> [Provided data]:
####################

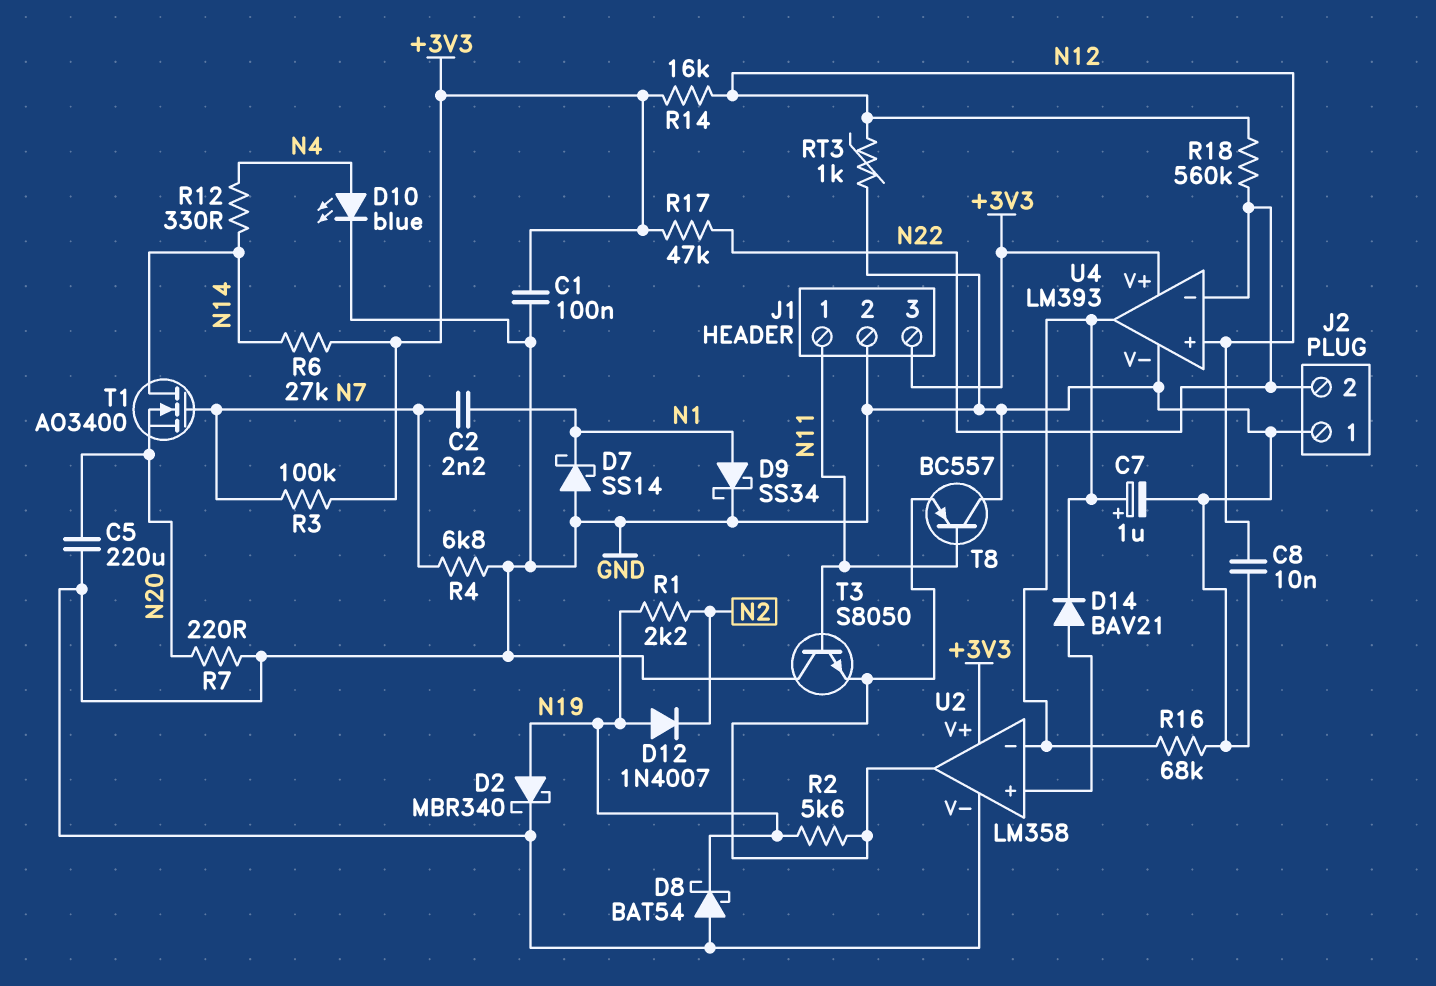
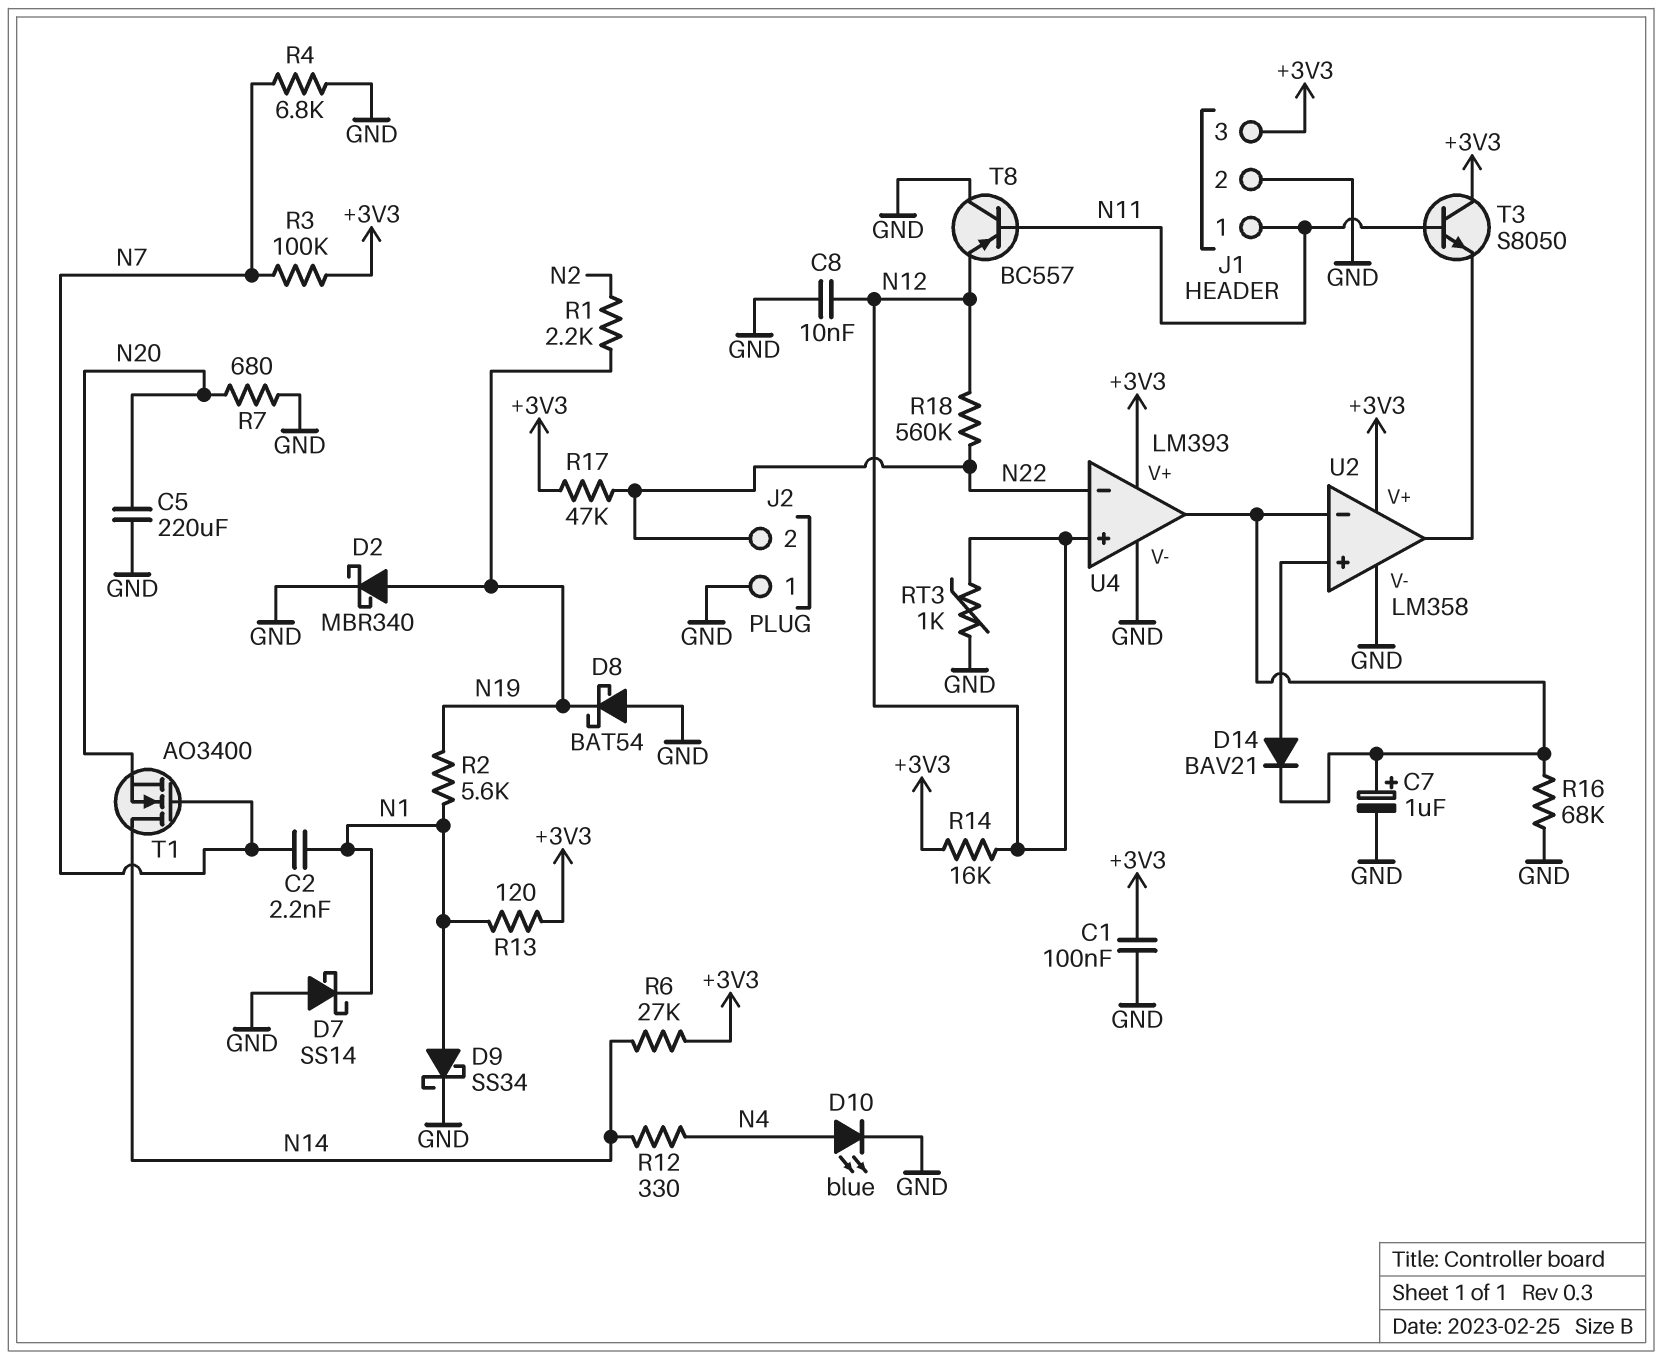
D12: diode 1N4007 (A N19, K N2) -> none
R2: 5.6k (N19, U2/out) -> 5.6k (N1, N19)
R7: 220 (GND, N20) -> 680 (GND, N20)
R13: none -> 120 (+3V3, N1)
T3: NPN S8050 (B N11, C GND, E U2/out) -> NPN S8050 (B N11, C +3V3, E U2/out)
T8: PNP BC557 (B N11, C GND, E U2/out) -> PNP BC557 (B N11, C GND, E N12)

####################

> [Task instructions]:
Your task is to copy each line of the entries that includes the word "none".

> [Output of the task]:
D12: diode 1N4007 (A N19, K N2) -> none
R13: none -> 120 (+3V3, N1)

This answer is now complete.